*** Opening of Data records ***

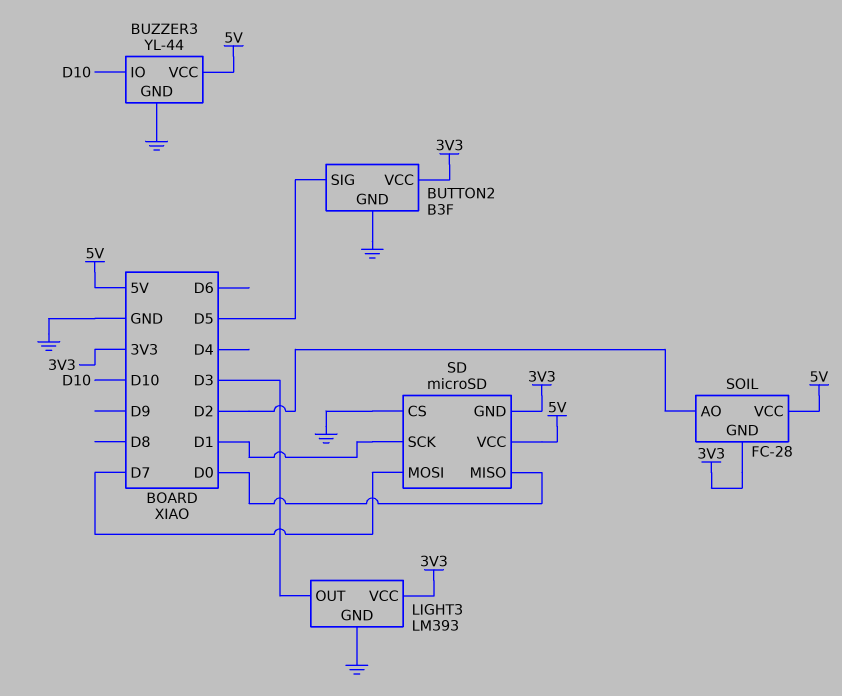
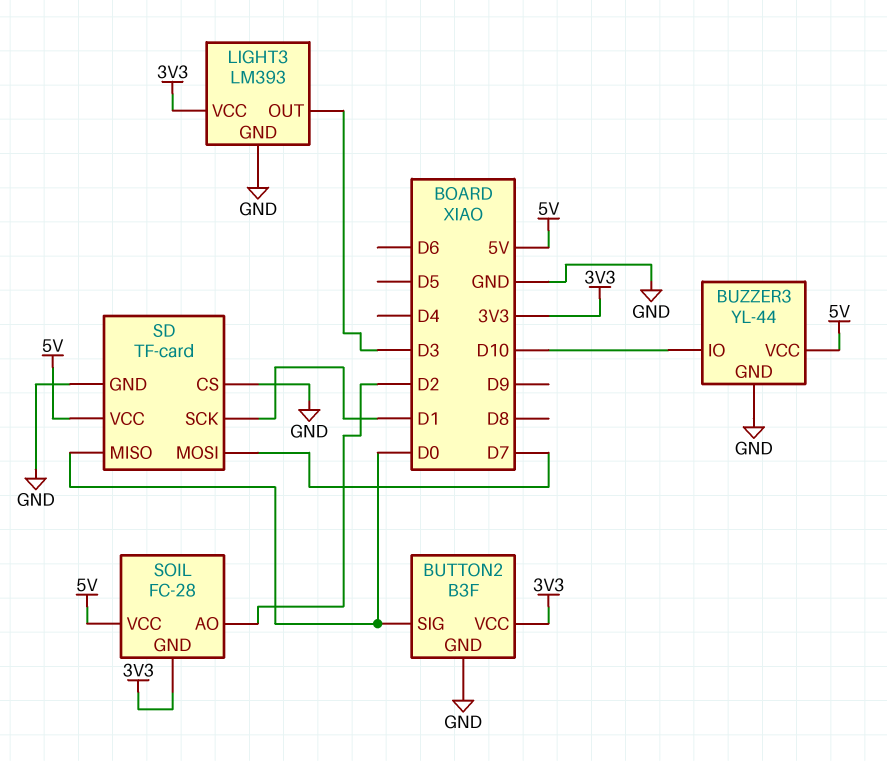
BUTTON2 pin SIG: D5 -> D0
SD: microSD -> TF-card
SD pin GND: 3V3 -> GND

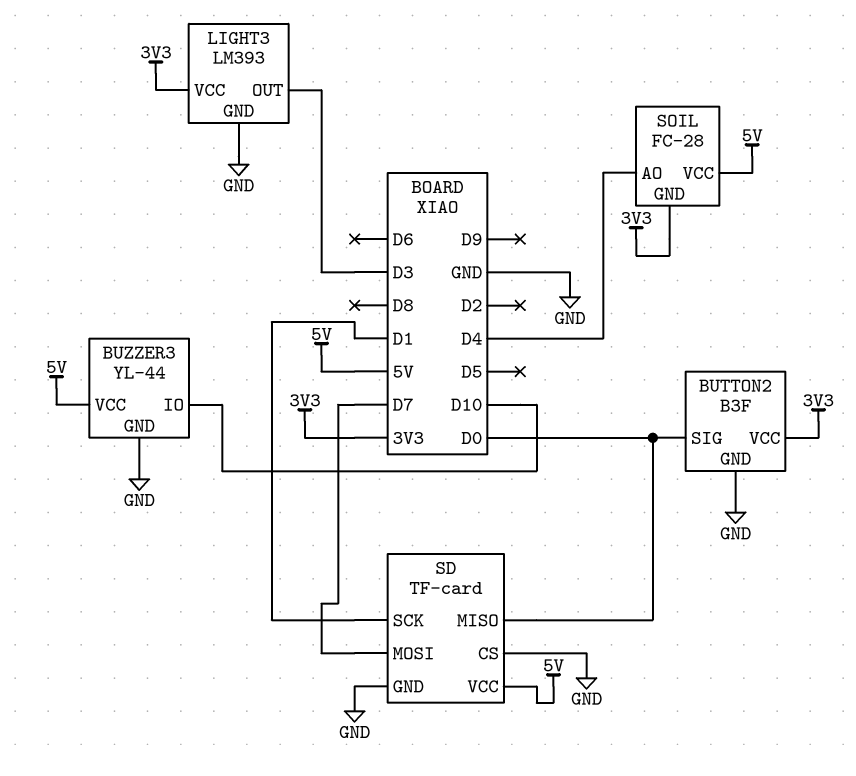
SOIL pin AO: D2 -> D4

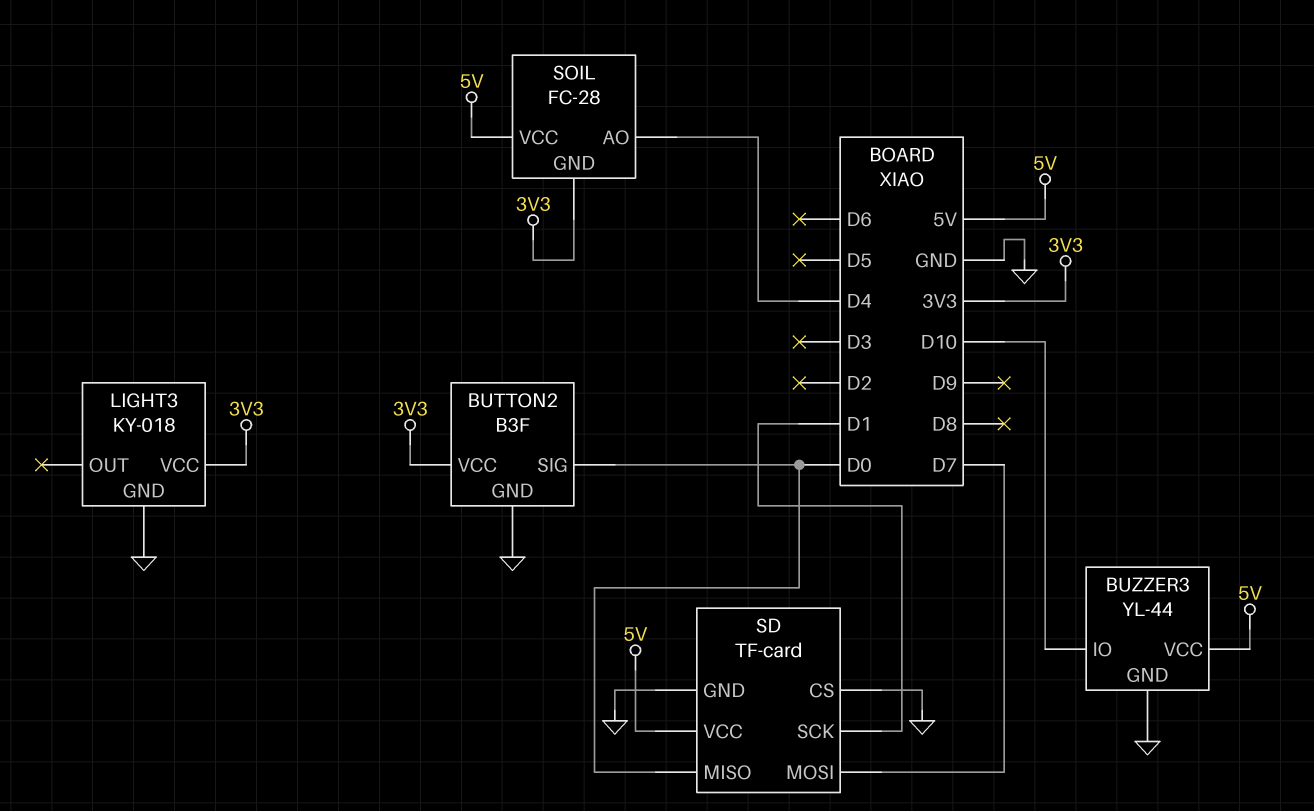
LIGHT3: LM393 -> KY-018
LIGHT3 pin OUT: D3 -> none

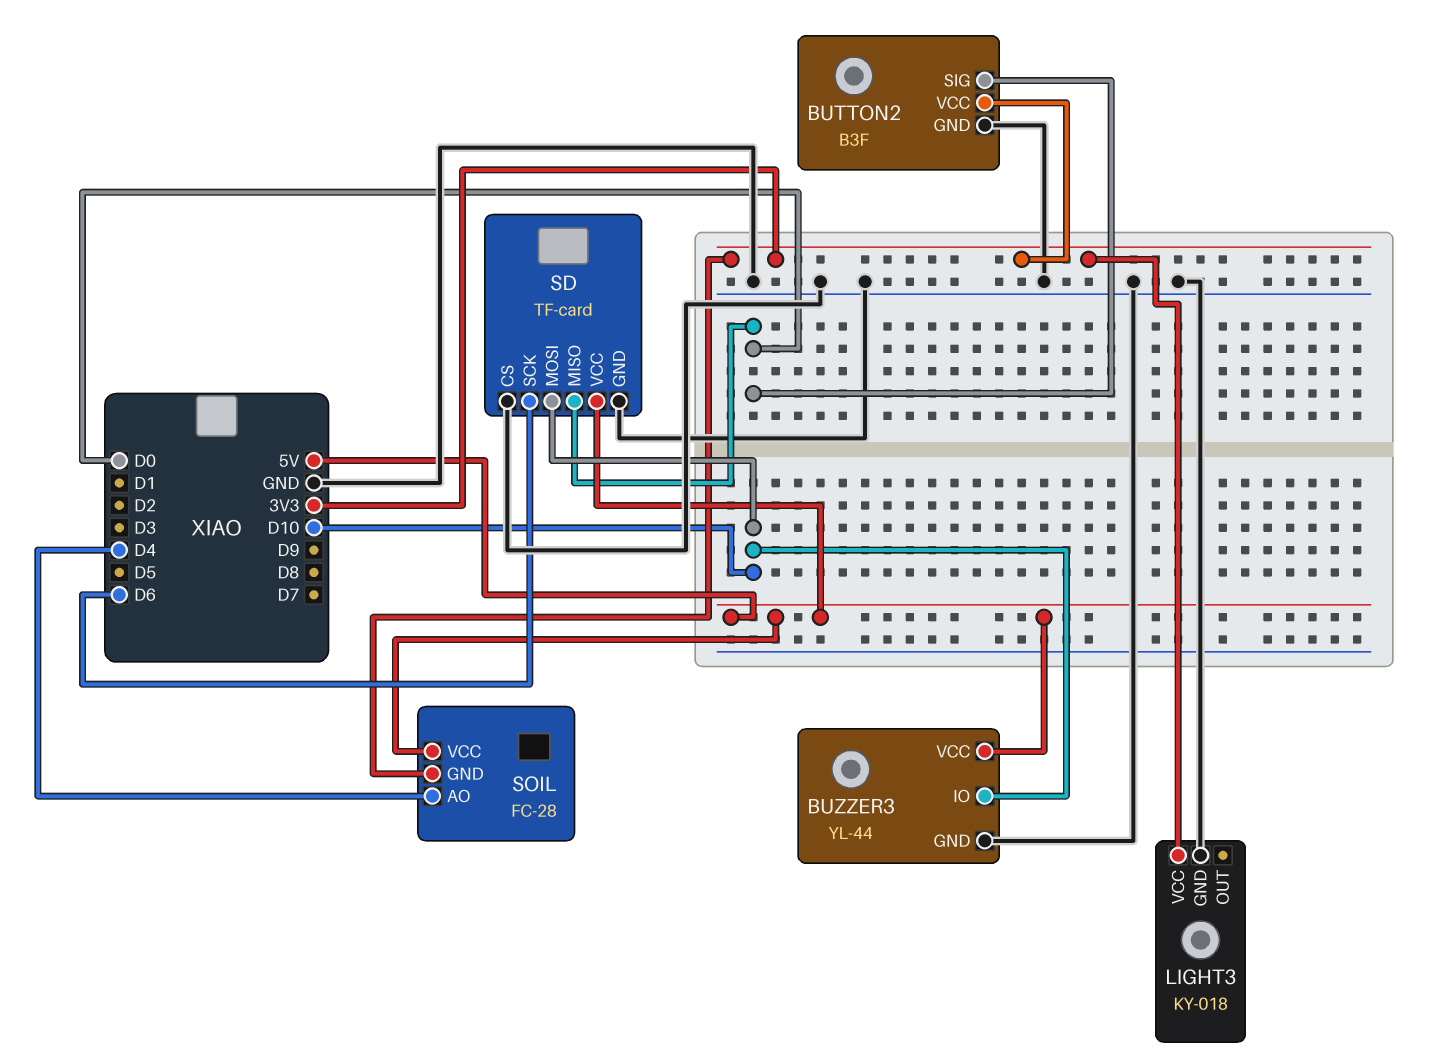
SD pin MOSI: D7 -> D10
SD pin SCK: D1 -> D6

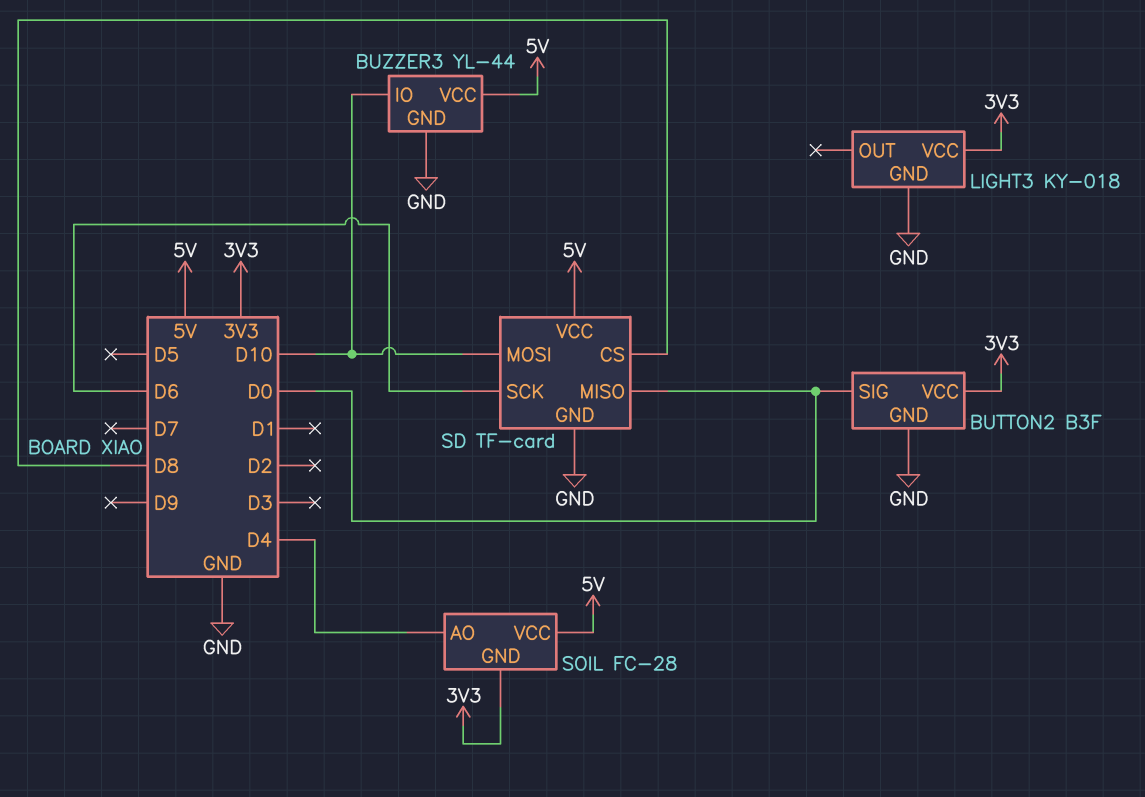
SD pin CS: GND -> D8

*** Close of Data records ***
*** Opening of Data records ***

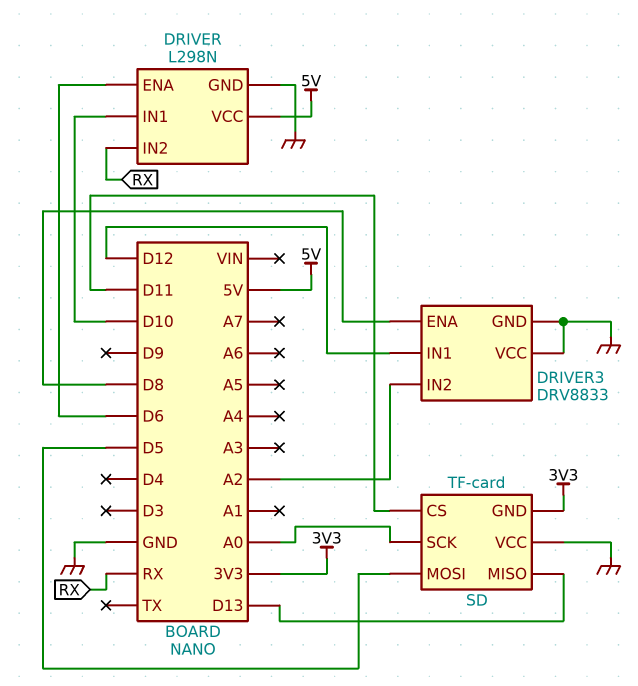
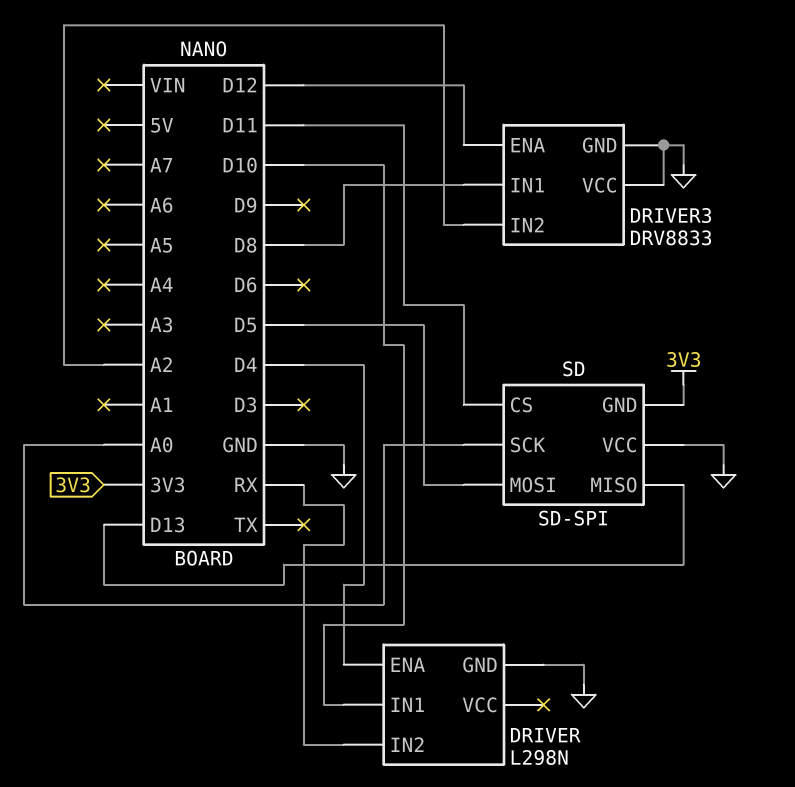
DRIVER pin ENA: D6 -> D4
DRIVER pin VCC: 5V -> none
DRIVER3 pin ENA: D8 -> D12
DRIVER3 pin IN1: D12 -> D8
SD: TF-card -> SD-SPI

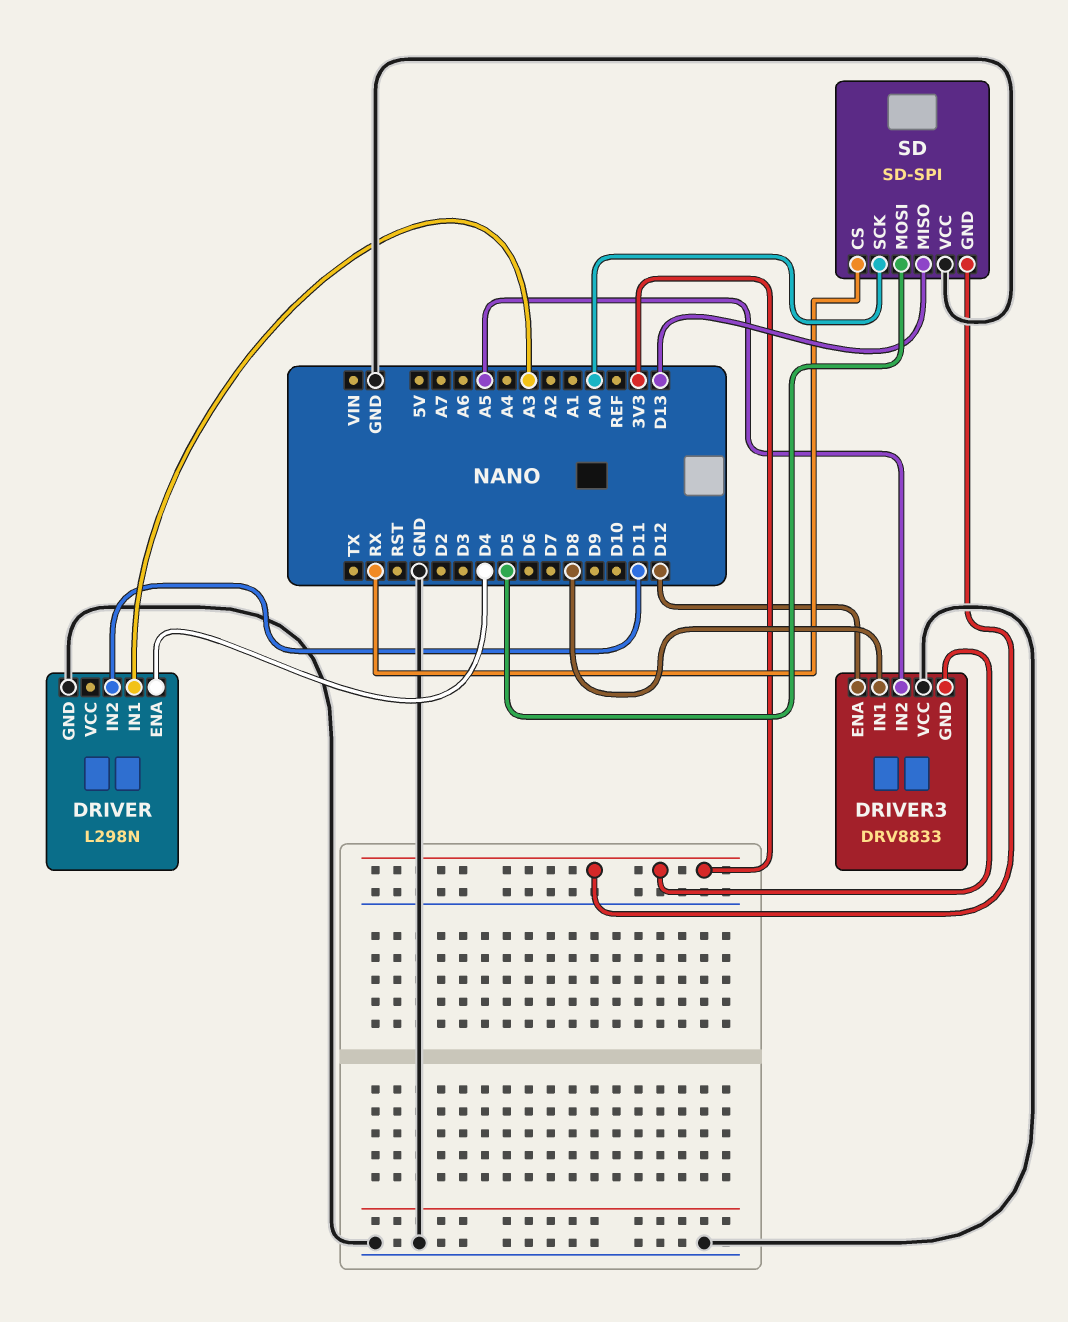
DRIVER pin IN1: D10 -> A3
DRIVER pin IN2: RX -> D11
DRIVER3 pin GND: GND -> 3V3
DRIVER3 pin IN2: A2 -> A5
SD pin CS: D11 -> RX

*** Close of Data records ***

(Problem requirements): Copy word for word the span of the records above that begins at the line with "SD pin GND: 3V3 -> GND" and ends at the line with "SD pin CS: GND -> D8", including those two lines but not the pictures.

(Answer section):
SD pin GND: 3V3 -> GND

SOIL pin AO: D2 -> D4

LIGHT3: LM393 -> KY-018
LIGHT3 pin OUT: D3 -> none

SD pin MOSI: D7 -> D10
SD pin SCK: D1 -> D6

SD pin CS: GND -> D8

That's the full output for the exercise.